SUPPLIED DATA:
_ _ _ _ _

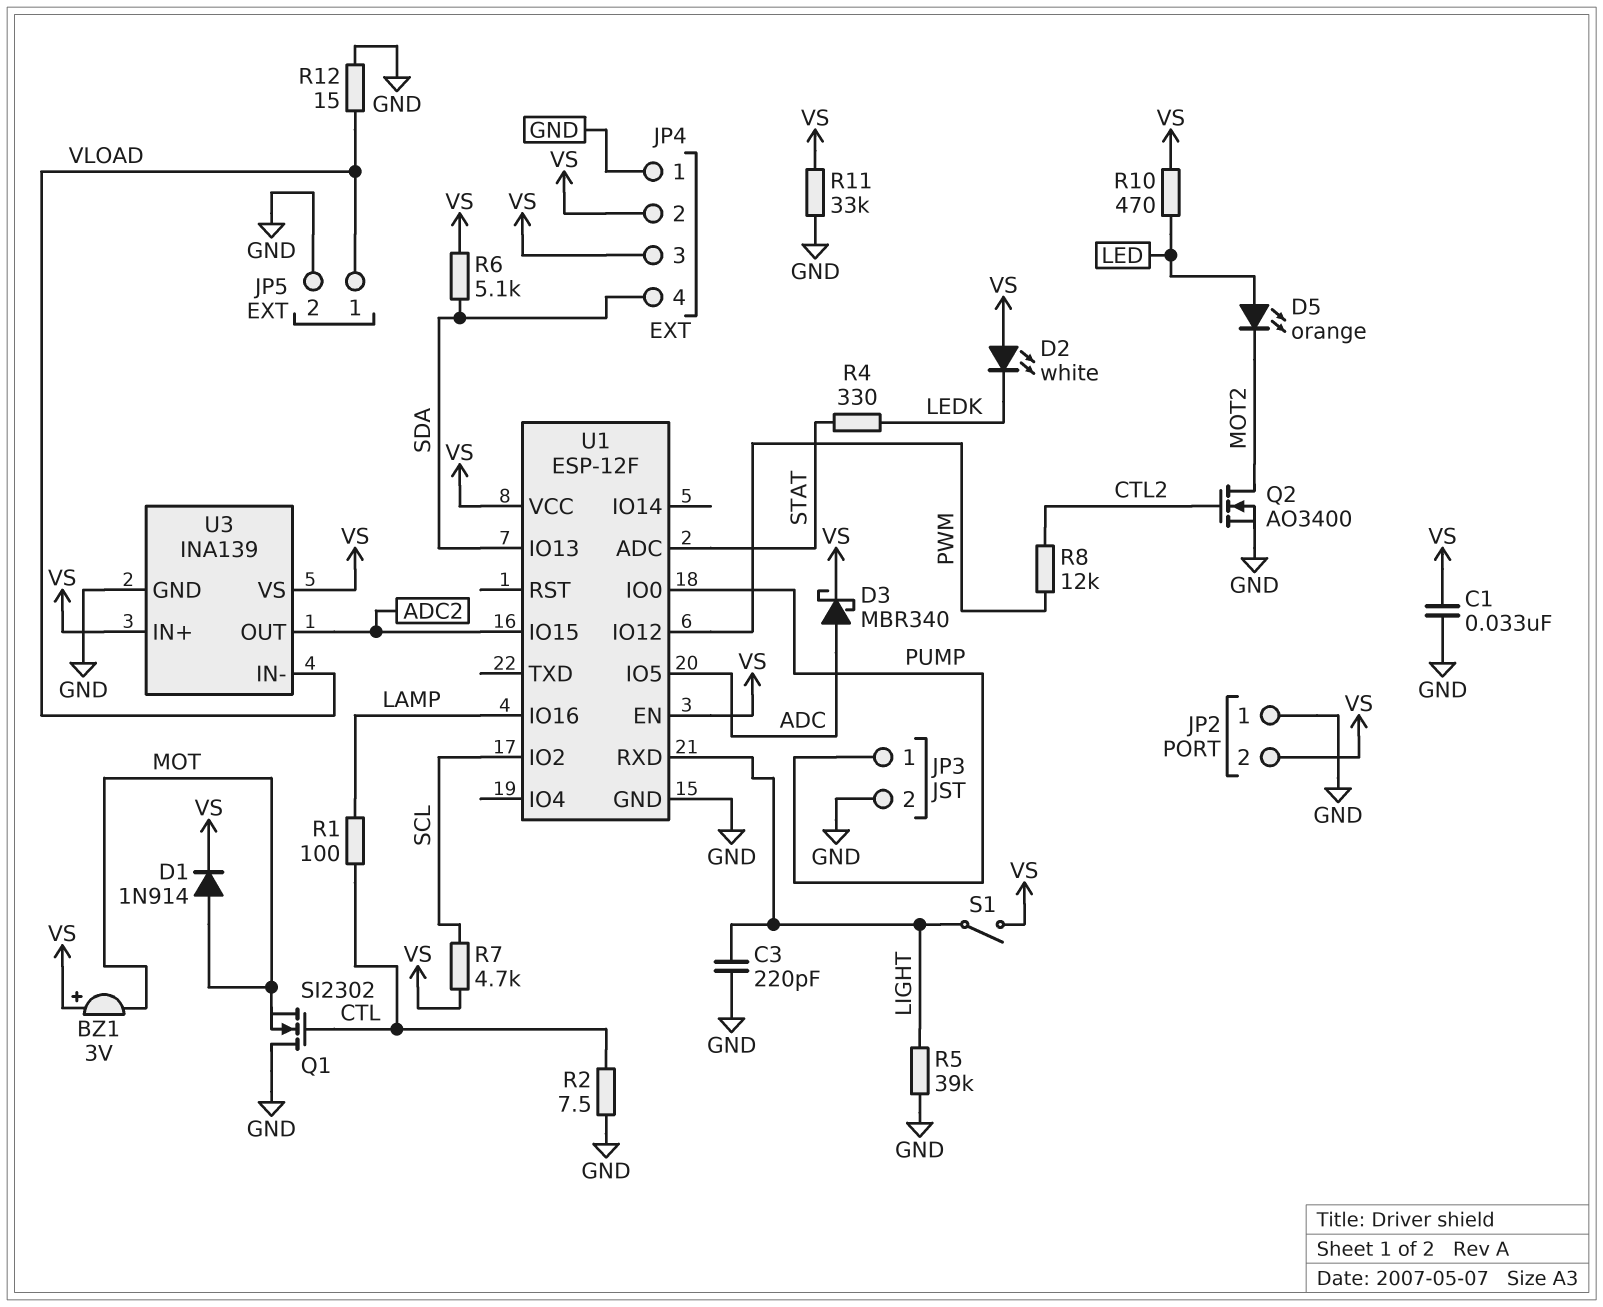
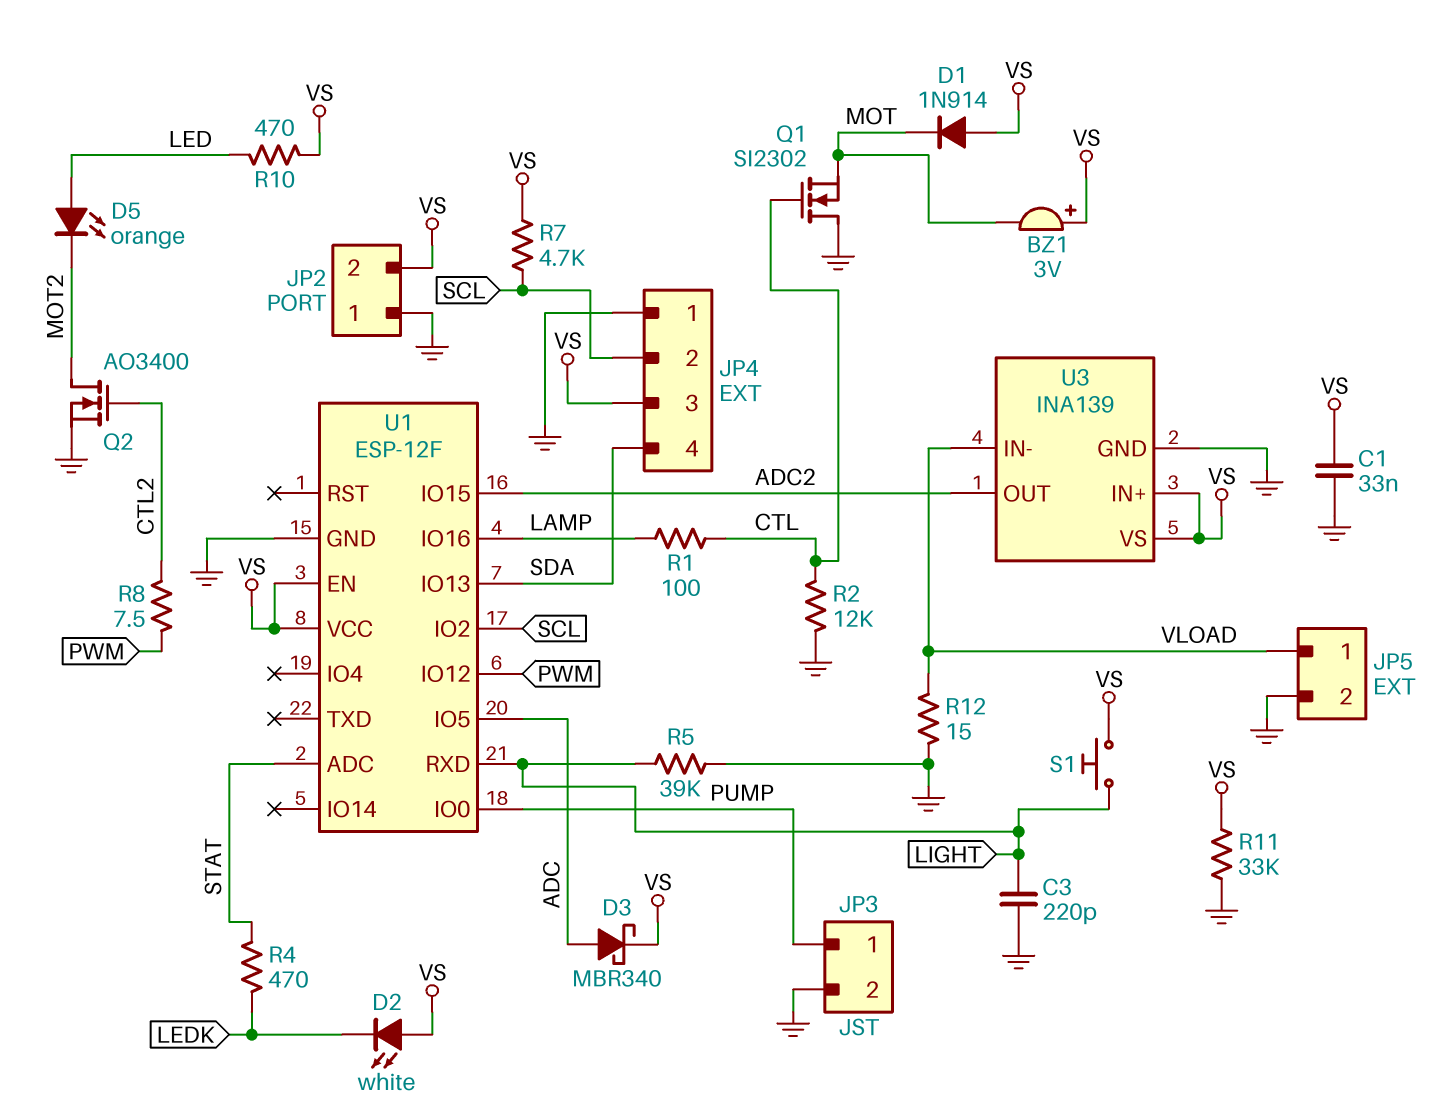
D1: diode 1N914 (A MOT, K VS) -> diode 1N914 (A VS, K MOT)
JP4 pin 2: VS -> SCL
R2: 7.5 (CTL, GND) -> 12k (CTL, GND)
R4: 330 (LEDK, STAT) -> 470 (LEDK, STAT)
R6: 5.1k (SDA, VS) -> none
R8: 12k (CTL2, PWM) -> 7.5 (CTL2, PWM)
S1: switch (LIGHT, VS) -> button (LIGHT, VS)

_ _ _ _ _

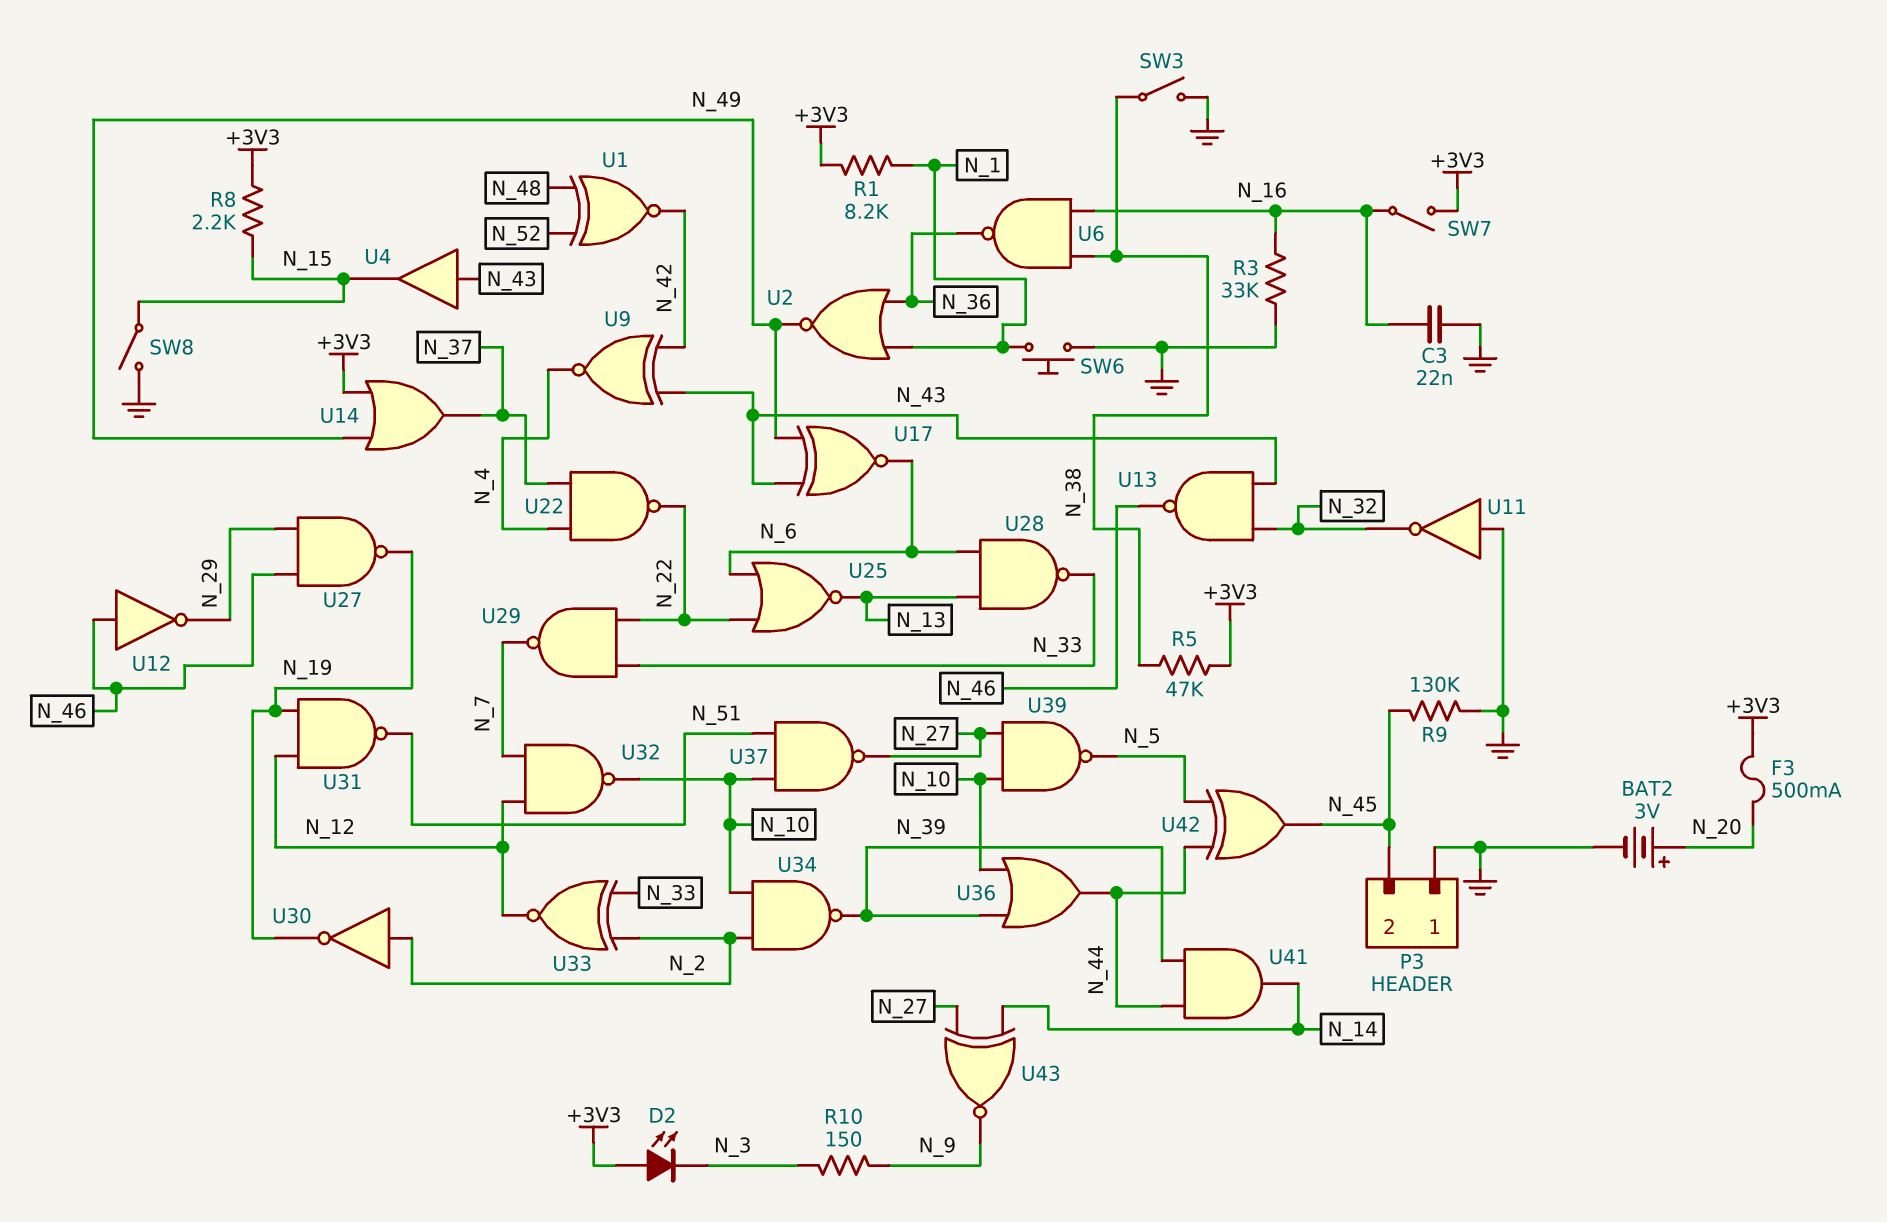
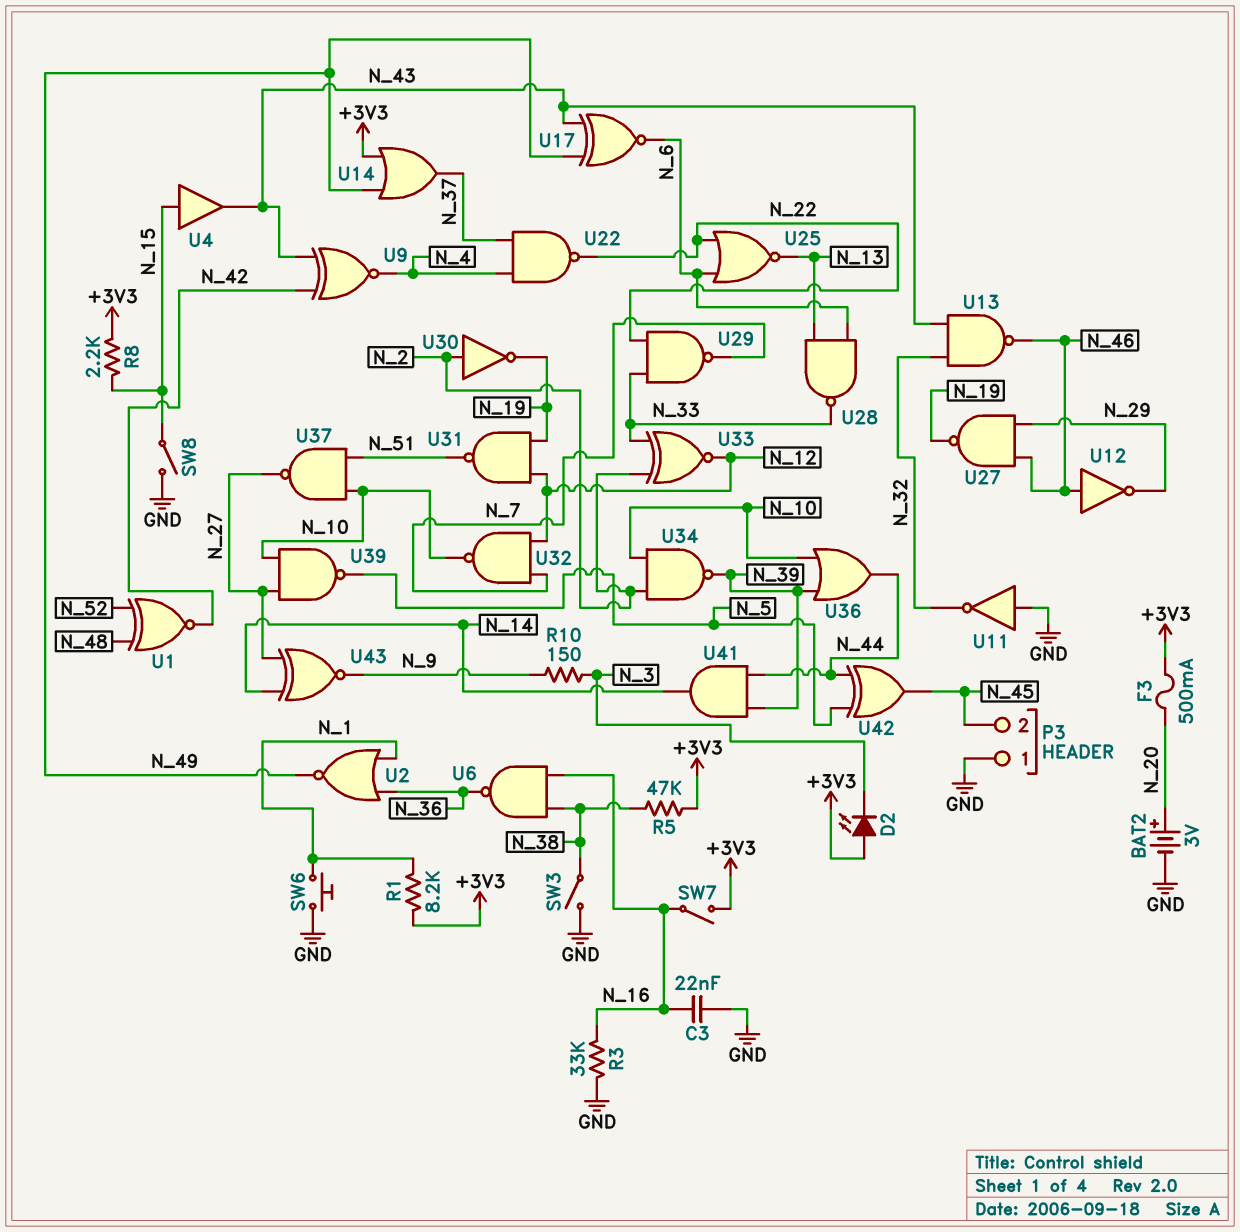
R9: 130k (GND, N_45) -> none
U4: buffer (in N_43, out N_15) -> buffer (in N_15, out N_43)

_ _ _ _ _

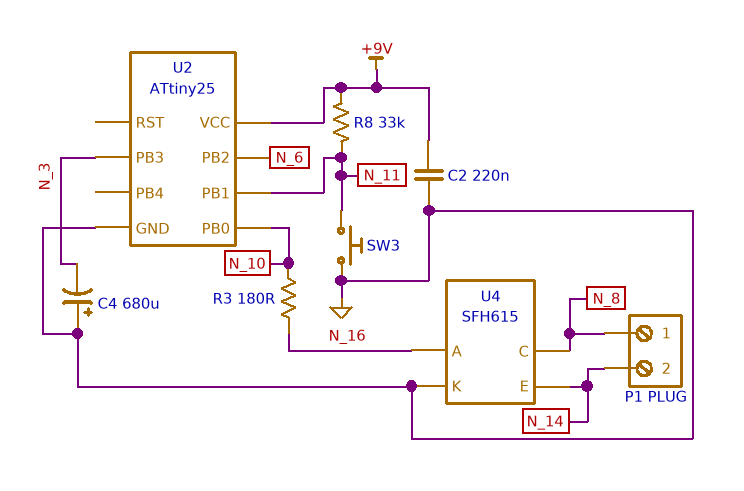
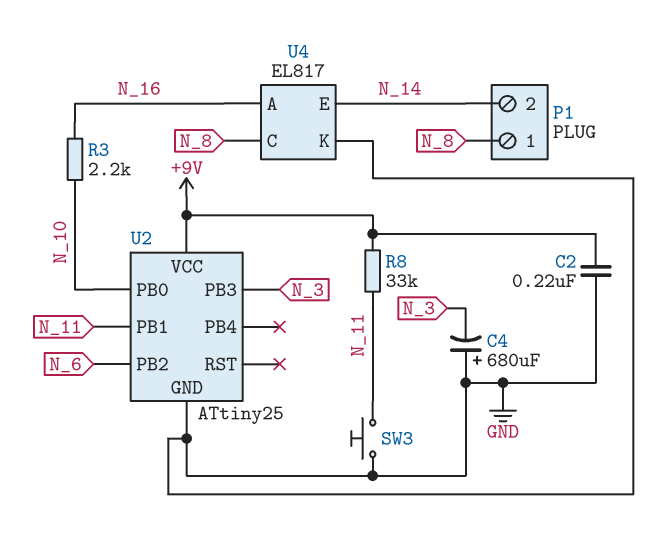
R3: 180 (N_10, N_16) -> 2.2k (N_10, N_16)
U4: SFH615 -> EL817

_ _ _ _ _

EXERCISE PROMPT:
What you return must be the lines above that run from the line with "R8: 12k (CTL2, PWM) -> 7.5 (CTL2, PWM)" to the line with "S1: switch (LIGHT, VS) -> button (LIGHT, VS)", inclusive, each copied exactly.

SOLUTION FOR THIS PROBLEM:
R8: 12k (CTL2, PWM) -> 7.5 (CTL2, PWM)
S1: switch (LIGHT, VS) -> button (LIGHT, VS)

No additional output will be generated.